▶ What the task asks
Instruction for the entries below: return the part that opens with the line containing "[251,190,47,57] to [393,72,44,50]" and closes with the line containing "in jet-black [558,112,43,61]", exactly, and no pictures.

(Collected data entries)
┌────────
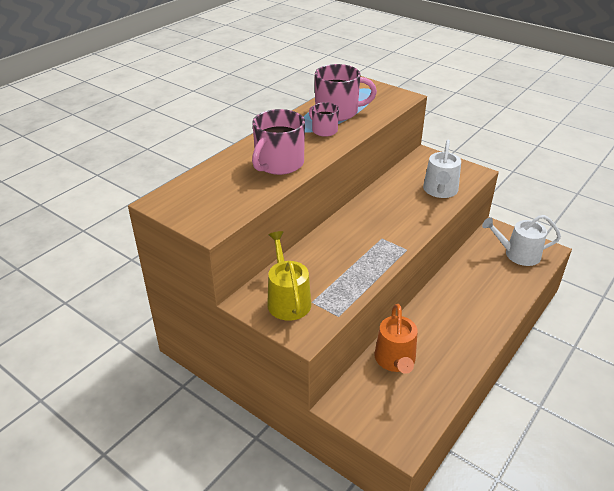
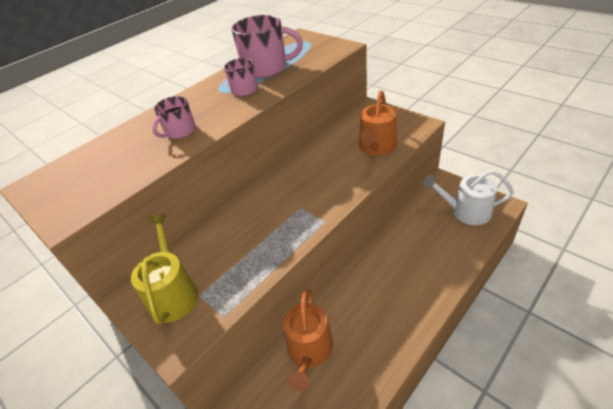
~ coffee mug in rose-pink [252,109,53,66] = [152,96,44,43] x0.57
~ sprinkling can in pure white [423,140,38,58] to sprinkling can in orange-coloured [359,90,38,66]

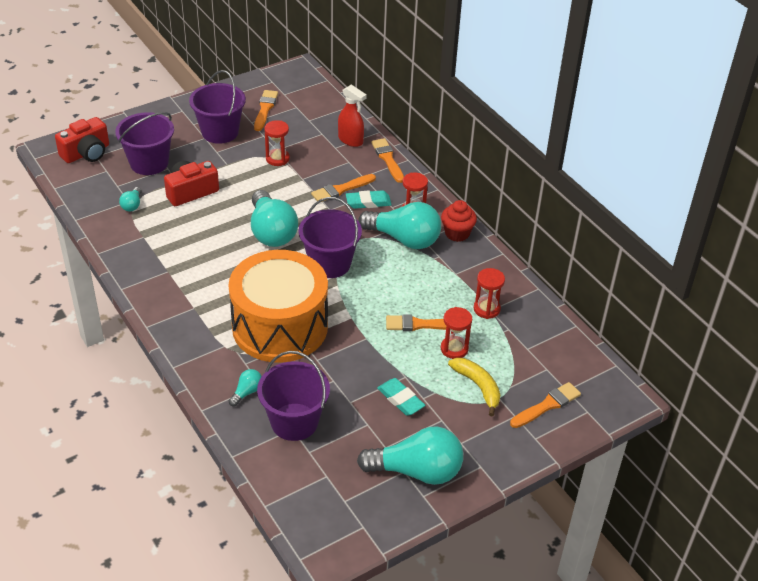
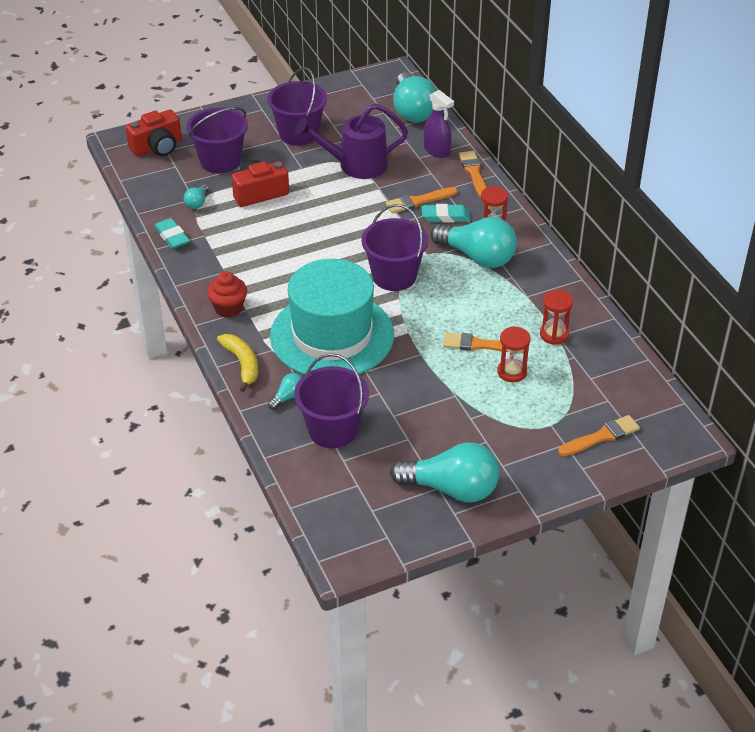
~ sprayer in scarlet [338,85,29,62] to sprayer in purple [424,90,30,68]
- paint brush in orange-coloured [254,90,24,41]
~ sandglass in scarlet [264,120,26,46] to sprinkling can in purple [295,104,113,75]
~ light bulb in aqua [251,190,47,57] to [393,72,44,50]
~ fairy cake in scarlet [441,200,36,42] to [207,271,40,47]
~ snare drum in orange-coloured [229,250,99,113] to top hat in aqua [270,259,124,116]
~ banana in yellow [448,358,52,59] to [217,334,41,58]
~ gum eraser in aqua [377,378,48,38] to [154,218,36,31]

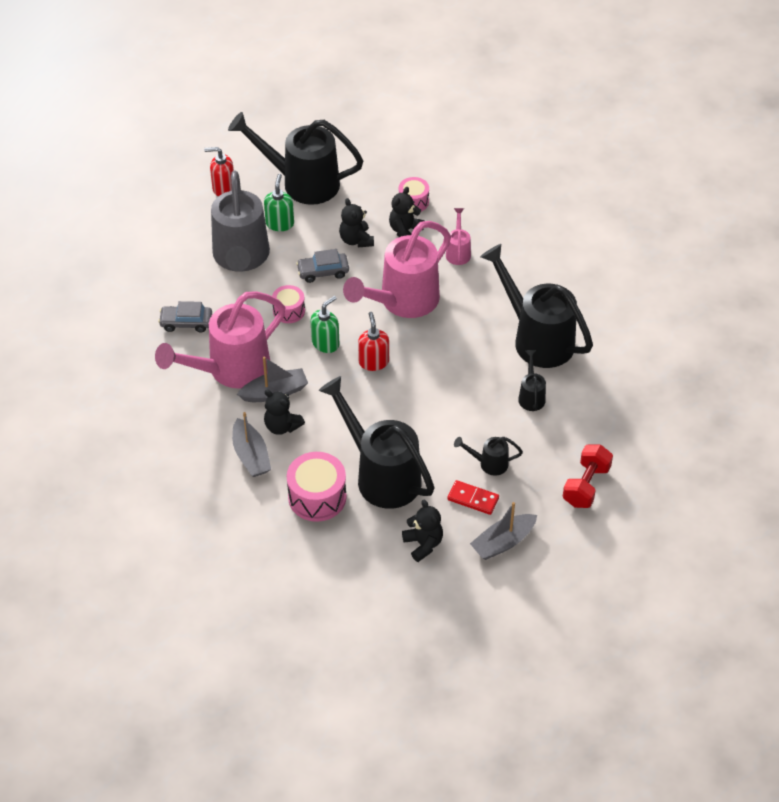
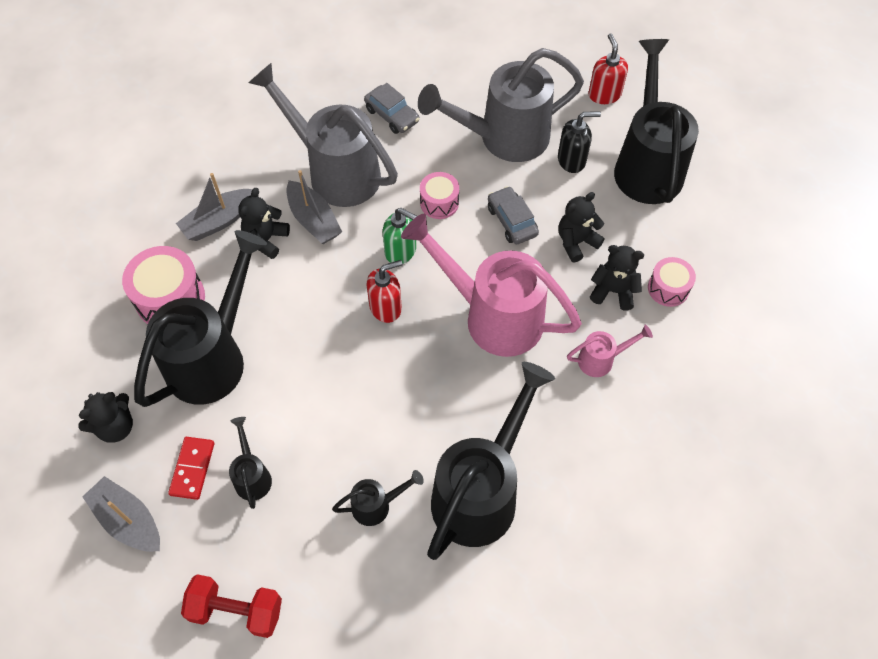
~ soap pump in leaf-green [264,174,30,57] to soap pump in jet-black [558,112,43,61]
~ sprinkling can in rose-pink [155,291,130,98] to sprinkling can in grey [249,63,149,144]
~ automobile in grey [158,301,54,32] = [364,83,56,51] 150 degrees clockwise

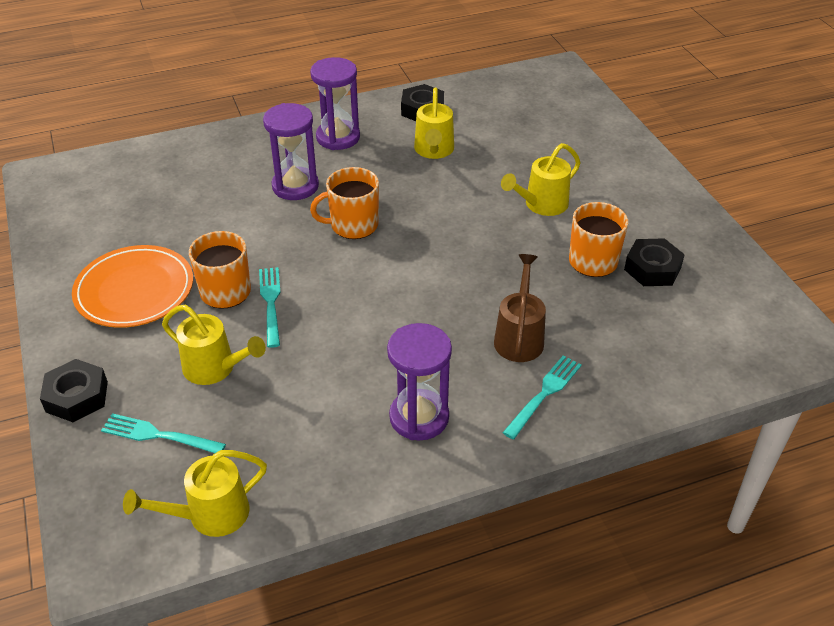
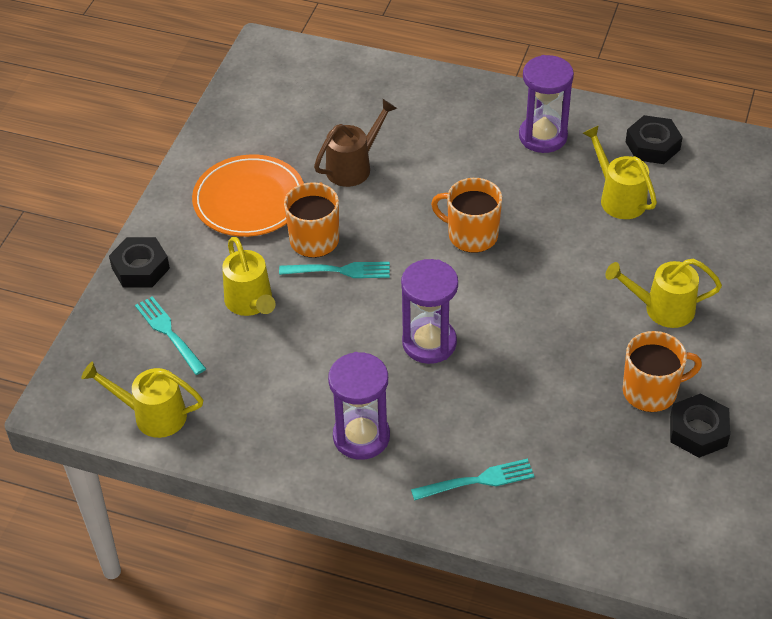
~ sprinkling can in yellow [414,88,40,71] = [583,125,74,94] 105 degrees clockwise
~ sandglass in purple [263,103,56,97] to [401,259,57,105]
~ sprinkling can in brown [494,254,52,108] to [314,99,83,88]
~ fork in aqua [259,267,22,81] = [279,262,111,16] 60 degrees clockwise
└────────
▶ Answer
~ light bulb in aqua [251,190,47,57] to [393,72,44,50]
~ fairy cake in scarlet [441,200,36,42] to [207,271,40,47]
~ snare drum in orange-coloured [229,250,99,113] to top hat in aqua [270,259,124,116]
~ banana in yellow [448,358,52,59] to [217,334,41,58]
~ gum eraser in aqua [377,378,48,38] to [154,218,36,31]

~ soap pump in leaf-green [264,174,30,57] to soap pump in jet-black [558,112,43,61]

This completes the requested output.